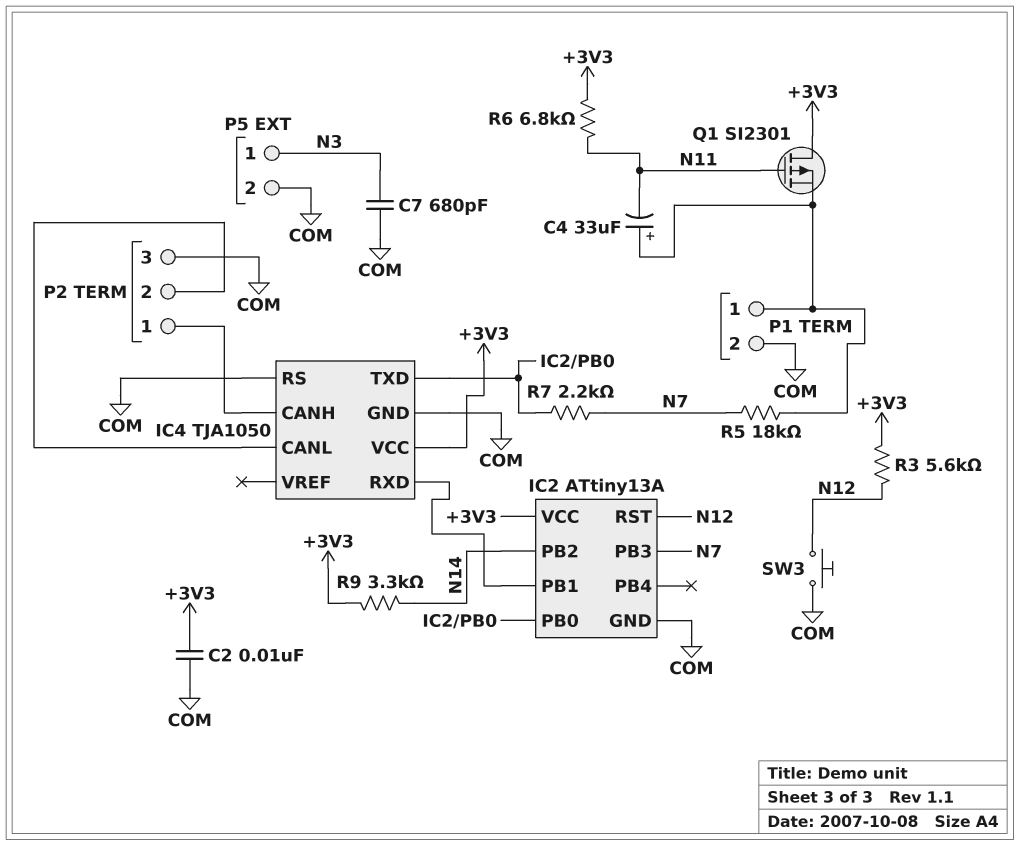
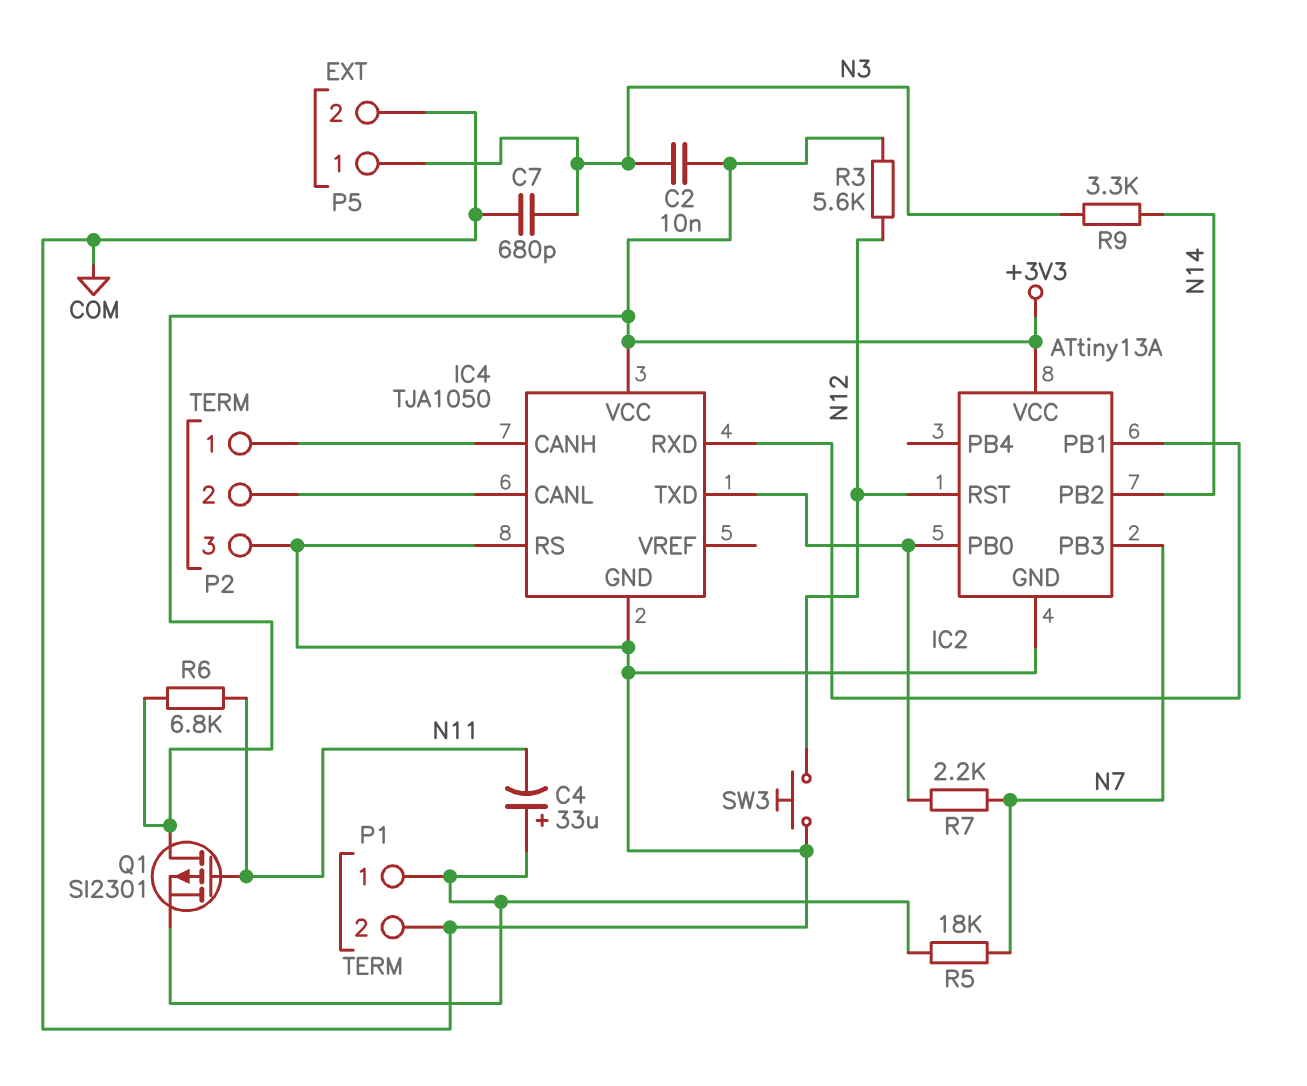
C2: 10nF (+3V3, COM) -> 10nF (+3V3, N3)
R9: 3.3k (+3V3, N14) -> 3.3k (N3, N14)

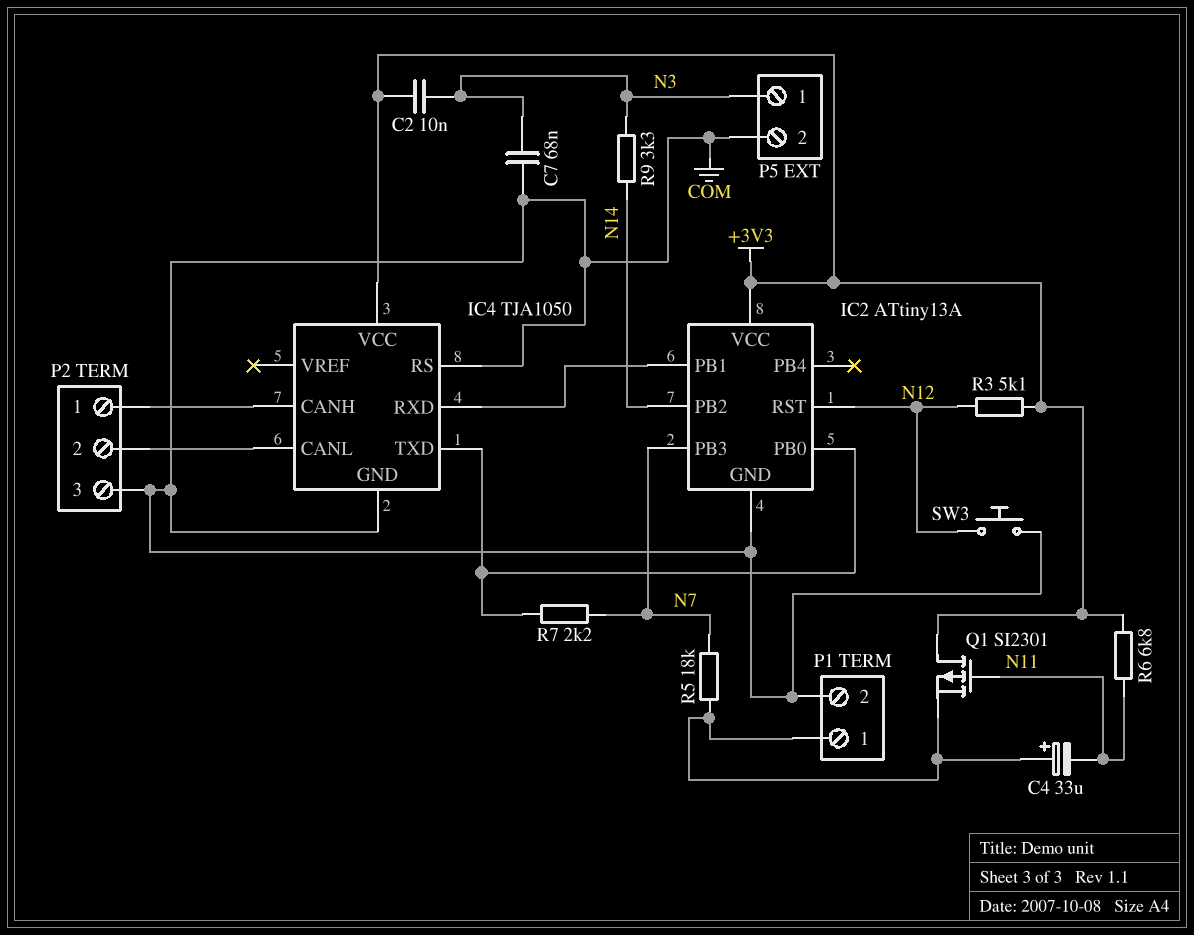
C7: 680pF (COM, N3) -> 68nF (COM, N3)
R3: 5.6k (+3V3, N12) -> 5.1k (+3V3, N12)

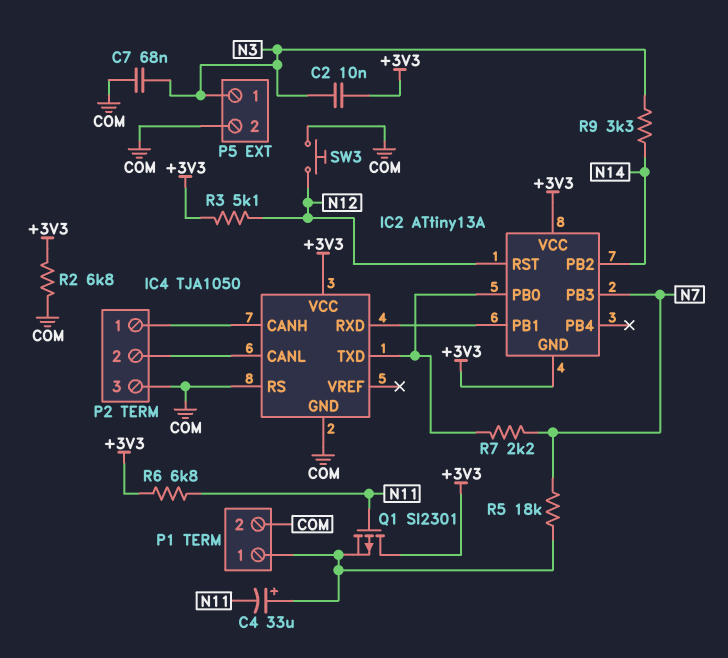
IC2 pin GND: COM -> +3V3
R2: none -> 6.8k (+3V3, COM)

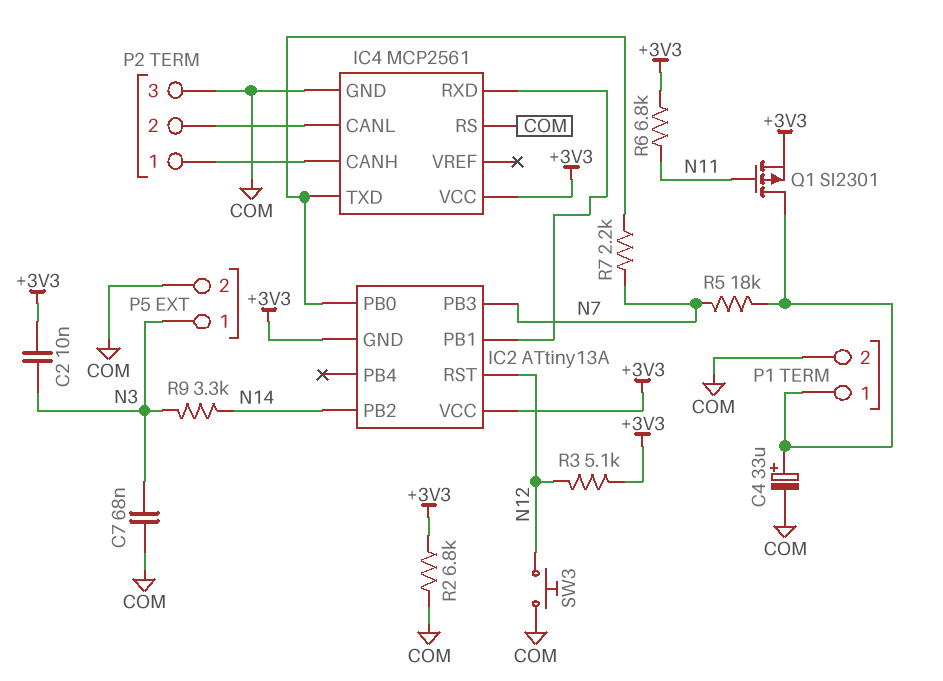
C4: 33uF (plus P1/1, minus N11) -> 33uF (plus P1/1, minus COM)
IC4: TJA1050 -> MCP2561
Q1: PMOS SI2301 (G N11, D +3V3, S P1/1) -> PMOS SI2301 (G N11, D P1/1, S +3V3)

____

● **Requirement**: Reproduce the listing exactly. The pictures are to be omitted.

● **Reply to the exercise**:
C2: 10nF (+3V3, COM) -> 10nF (+3V3, N3)
R9: 3.3k (+3V3, N14) -> 3.3k (N3, N14)

C7: 680pF (COM, N3) -> 68nF (COM, N3)
R3: 5.6k (+3V3, N12) -> 5.1k (+3V3, N12)

IC2 pin GND: COM -> +3V3
R2: none -> 6.8k (+3V3, COM)

C4: 33uF (plus P1/1, minus N11) -> 33uF (plus P1/1, minus COM)
IC4: TJA1050 -> MCP2561
Q1: PMOS SI2301 (G N11, D +3V3, S P1/1) -> PMOS SI2301 (G N11, D P1/1, S +3V3)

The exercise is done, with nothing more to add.